Data excerpts:
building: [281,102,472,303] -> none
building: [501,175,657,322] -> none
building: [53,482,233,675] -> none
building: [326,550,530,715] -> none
---
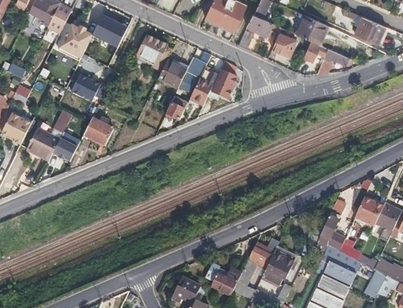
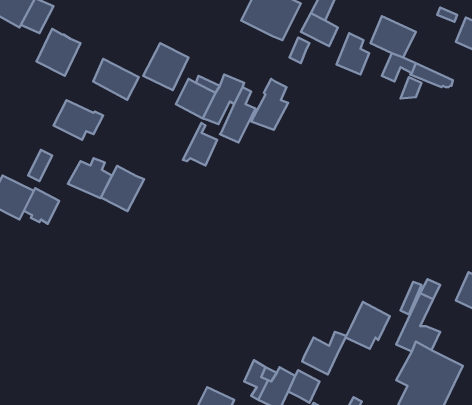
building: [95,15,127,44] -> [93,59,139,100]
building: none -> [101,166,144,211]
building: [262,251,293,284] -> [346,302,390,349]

What to work on:
The response should hold exactly the lines starting at the line with "building: [281,102,472,303] -> none" and ending at the line with "building: [326,550,530,715] -> none", and no other line of the material above.

Task solution:
building: [281,102,472,303] -> none
building: [501,175,657,322] -> none
building: [53,482,233,675] -> none
building: [326,550,530,715] -> none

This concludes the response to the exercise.